> Data for review:
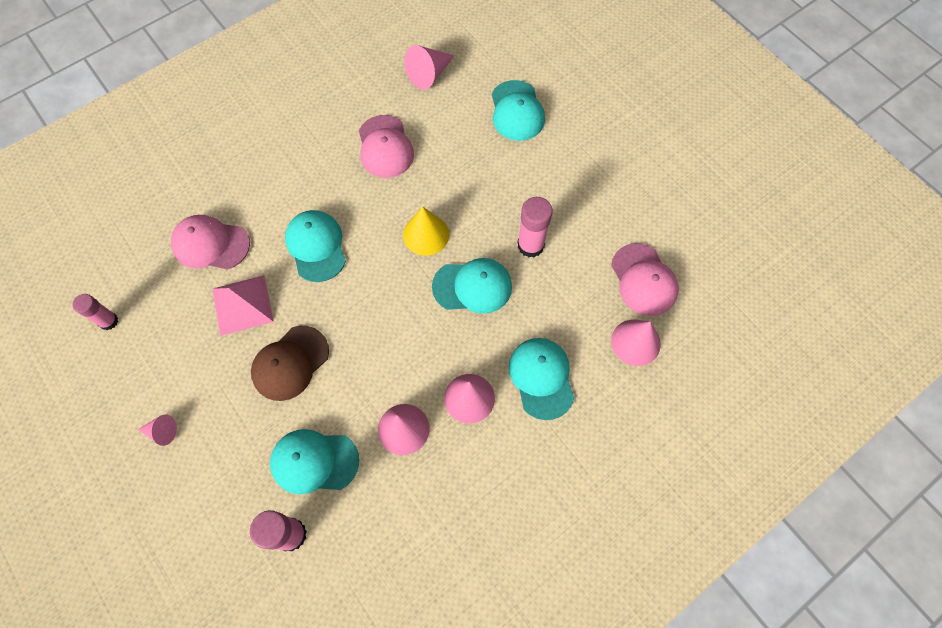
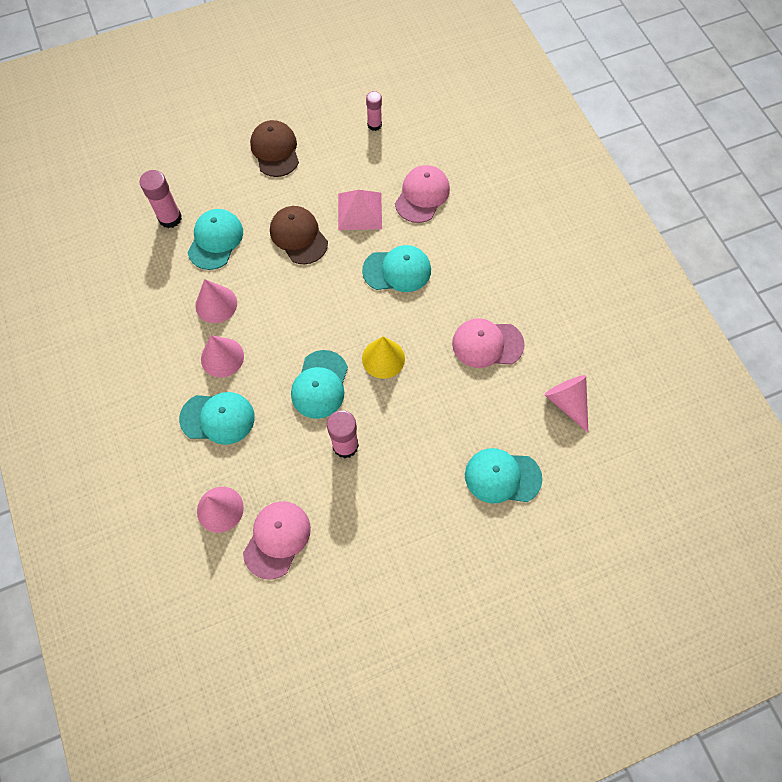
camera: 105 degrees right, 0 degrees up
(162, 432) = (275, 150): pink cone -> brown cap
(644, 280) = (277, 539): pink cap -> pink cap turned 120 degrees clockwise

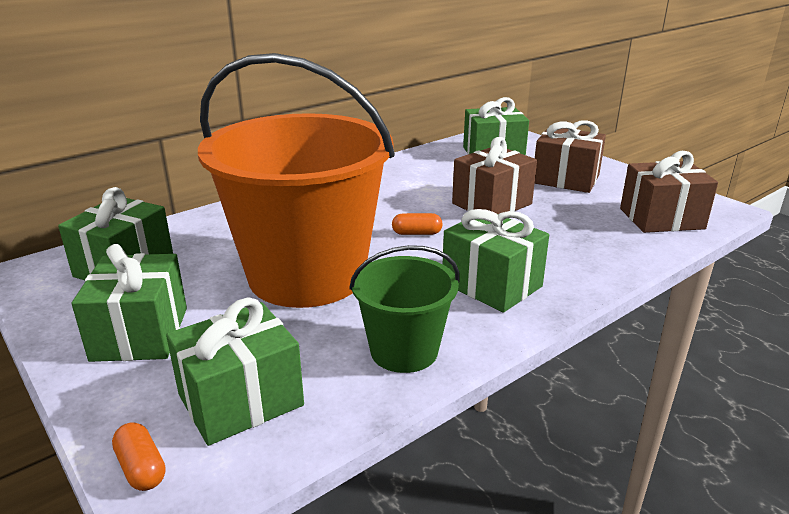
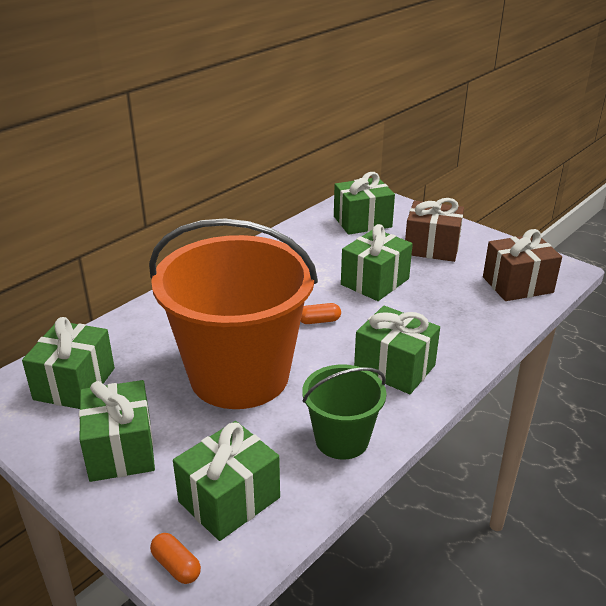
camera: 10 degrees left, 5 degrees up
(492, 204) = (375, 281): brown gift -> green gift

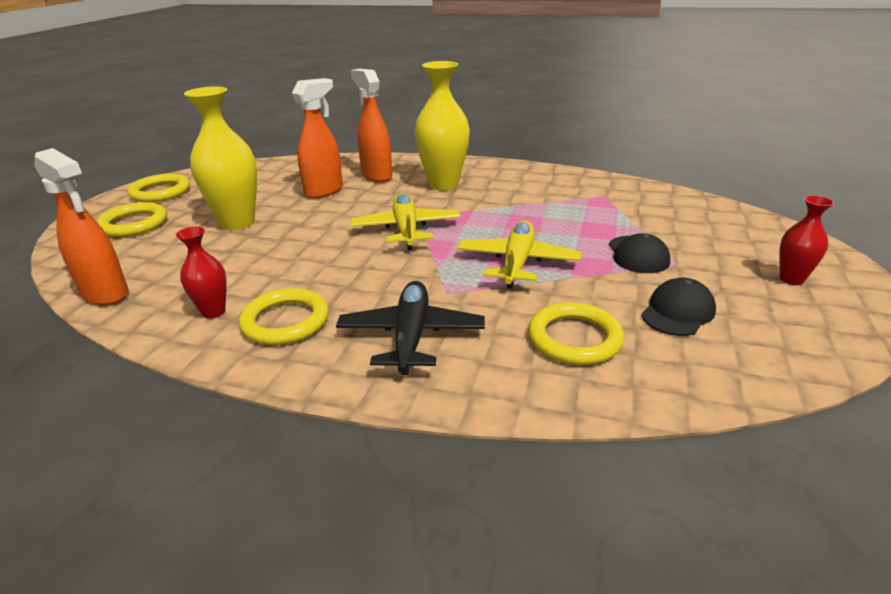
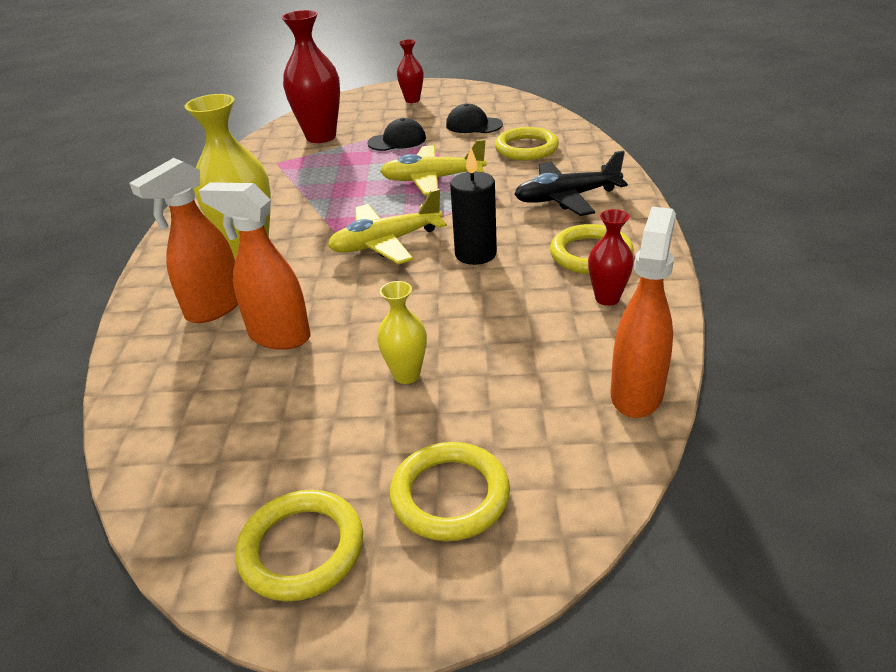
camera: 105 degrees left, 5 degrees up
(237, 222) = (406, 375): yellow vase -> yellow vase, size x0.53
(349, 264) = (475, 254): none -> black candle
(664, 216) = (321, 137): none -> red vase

--

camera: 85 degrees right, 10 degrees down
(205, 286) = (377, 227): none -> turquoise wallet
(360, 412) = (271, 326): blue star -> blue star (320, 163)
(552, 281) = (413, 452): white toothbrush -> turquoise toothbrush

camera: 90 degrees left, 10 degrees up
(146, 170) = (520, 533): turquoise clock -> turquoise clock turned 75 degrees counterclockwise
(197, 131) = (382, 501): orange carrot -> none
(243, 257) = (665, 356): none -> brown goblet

--

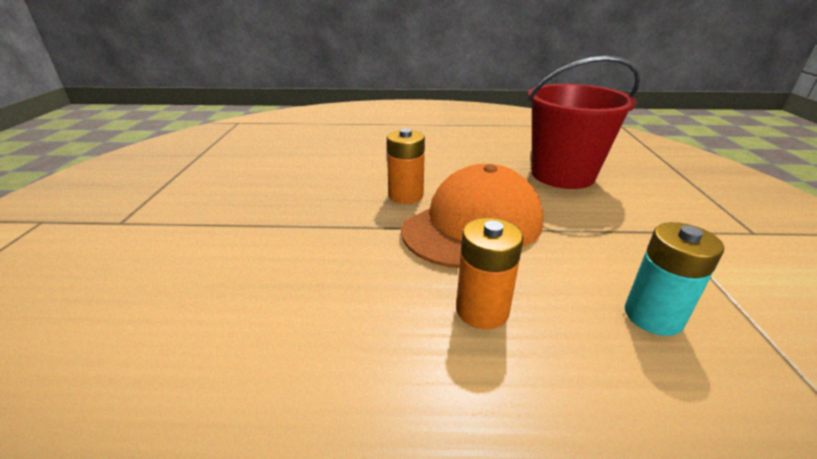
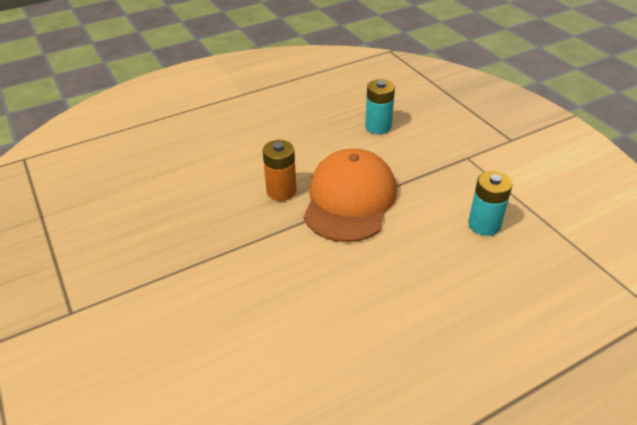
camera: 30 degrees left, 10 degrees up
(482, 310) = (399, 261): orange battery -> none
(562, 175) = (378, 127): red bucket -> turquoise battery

> Your objective: Beginning with the line above that contains "(492, 204) = (375, 281): brown" and ending with the line that contains "(664, 216) = (321, 137): none -> red vase", quote each line exactly, keeping out the pictures.

> Response to this exercise:
(492, 204) = (375, 281): brown gift -> green gift

camera: 105 degrees left, 5 degrees up
(237, 222) = (406, 375): yellow vase -> yellow vase, size x0.53
(349, 264) = (475, 254): none -> black candle
(664, 216) = (321, 137): none -> red vase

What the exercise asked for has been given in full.